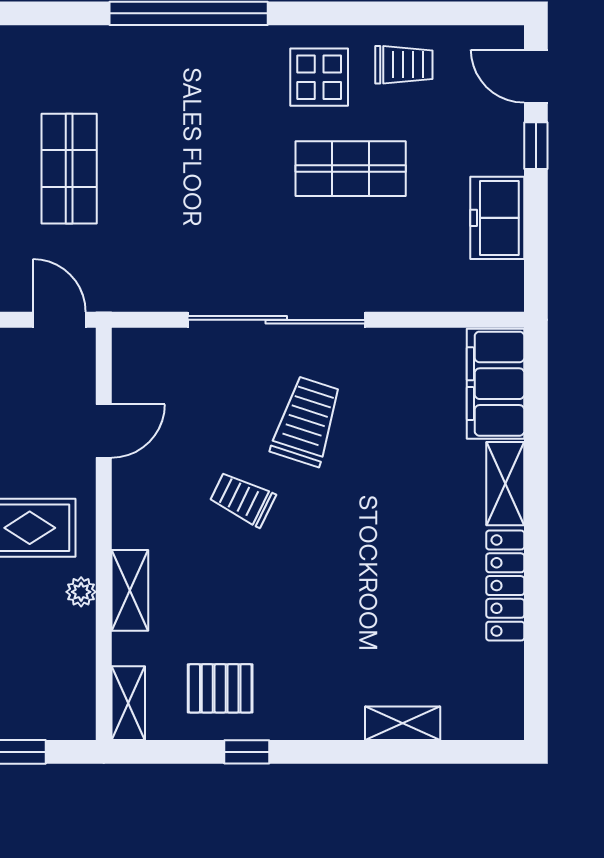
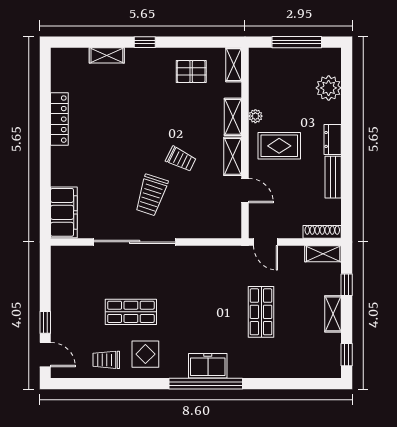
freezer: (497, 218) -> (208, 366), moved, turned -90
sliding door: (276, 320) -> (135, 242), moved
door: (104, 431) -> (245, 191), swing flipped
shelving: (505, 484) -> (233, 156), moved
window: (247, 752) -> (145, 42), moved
---
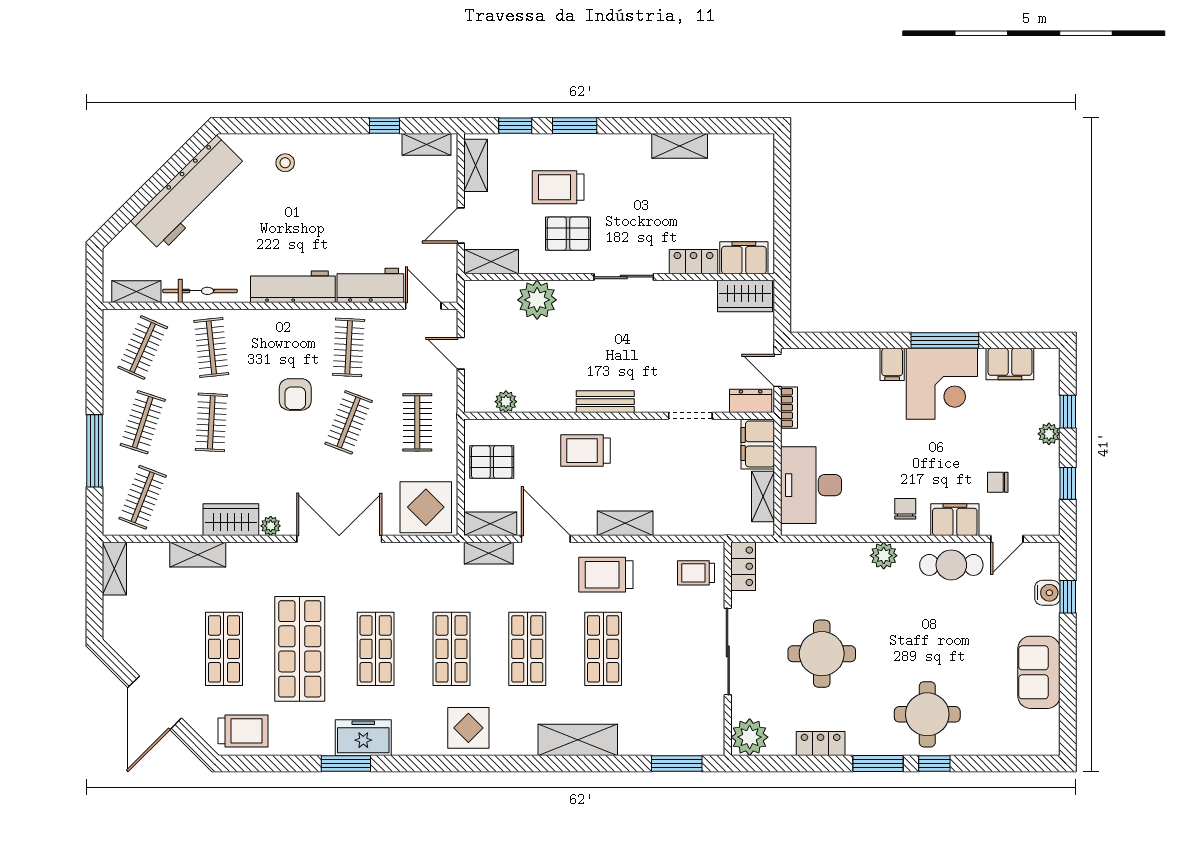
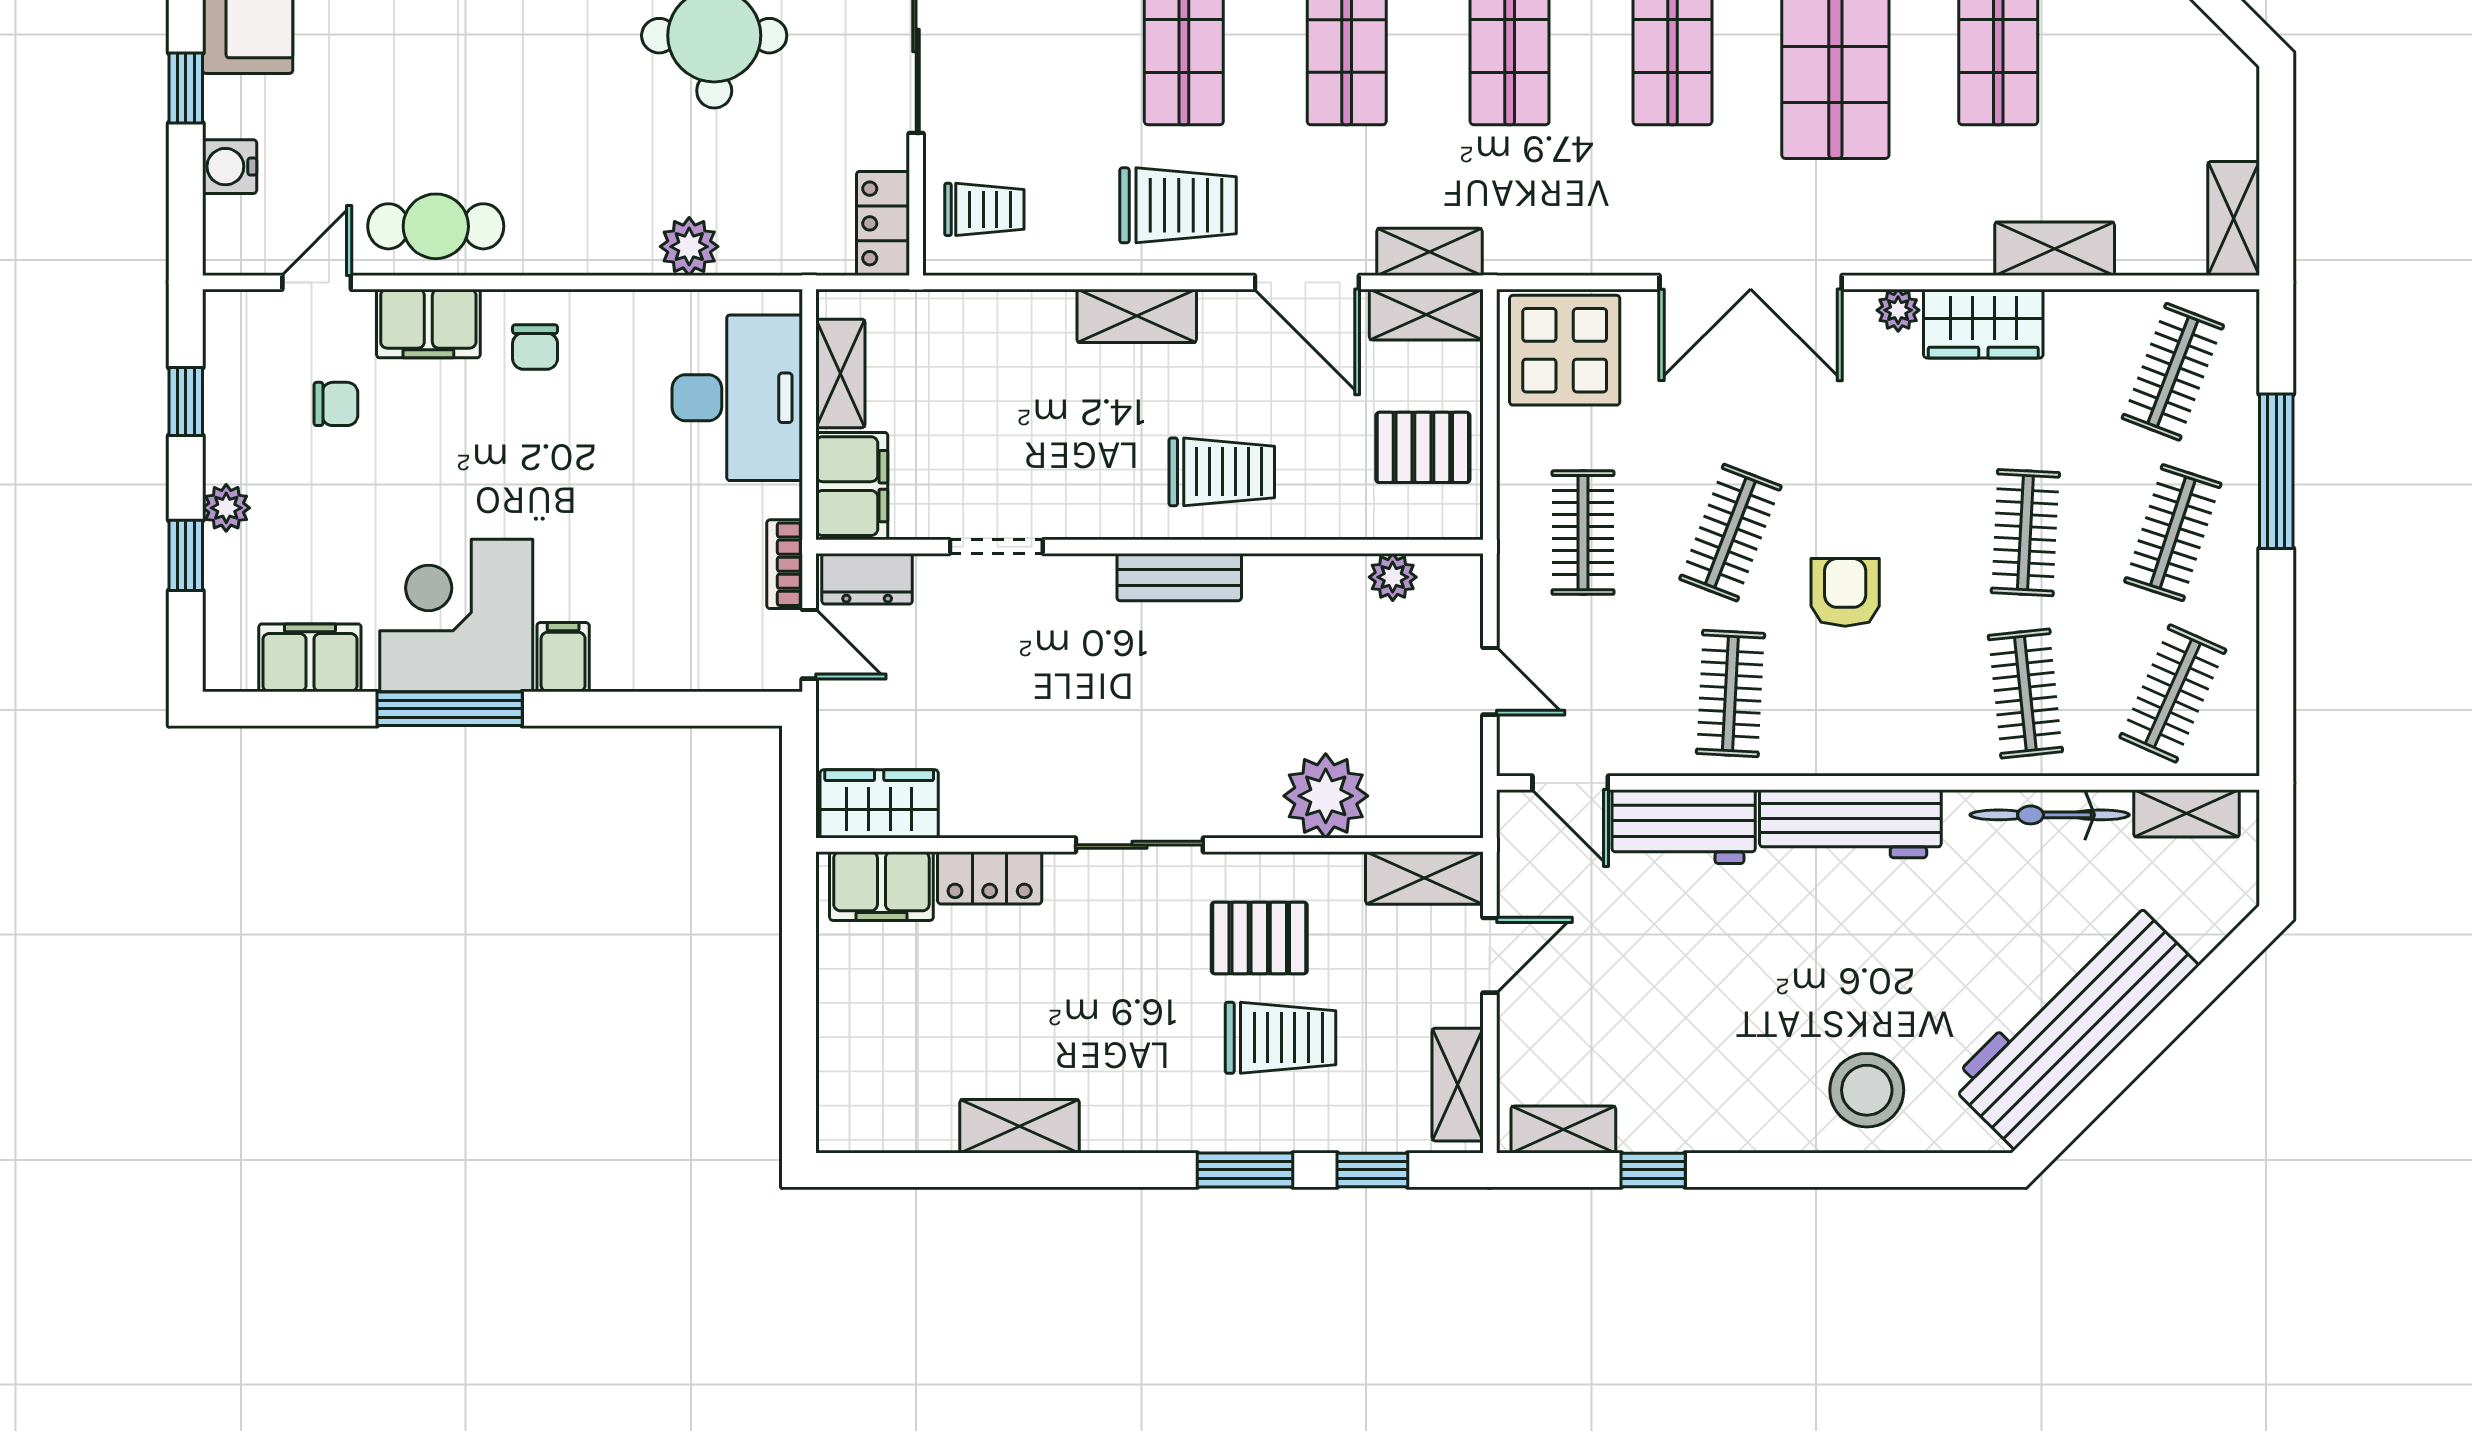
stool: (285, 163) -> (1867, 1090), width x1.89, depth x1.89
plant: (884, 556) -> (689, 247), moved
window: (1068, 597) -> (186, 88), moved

= WHAT YOU WILL DO =
Would you print exactly, and only, the lines of the data above from the line with "freezer: (497, 218)" through the line with "window: (247, 752) -> (145, 42), moved", inclusive?

= OUTPUT FOR THIS TASK =
freezer: (497, 218) -> (208, 366), moved, turned -90
sliding door: (276, 320) -> (135, 242), moved
door: (104, 431) -> (245, 191), swing flipped
shelving: (505, 484) -> (233, 156), moved
window: (247, 752) -> (145, 42), moved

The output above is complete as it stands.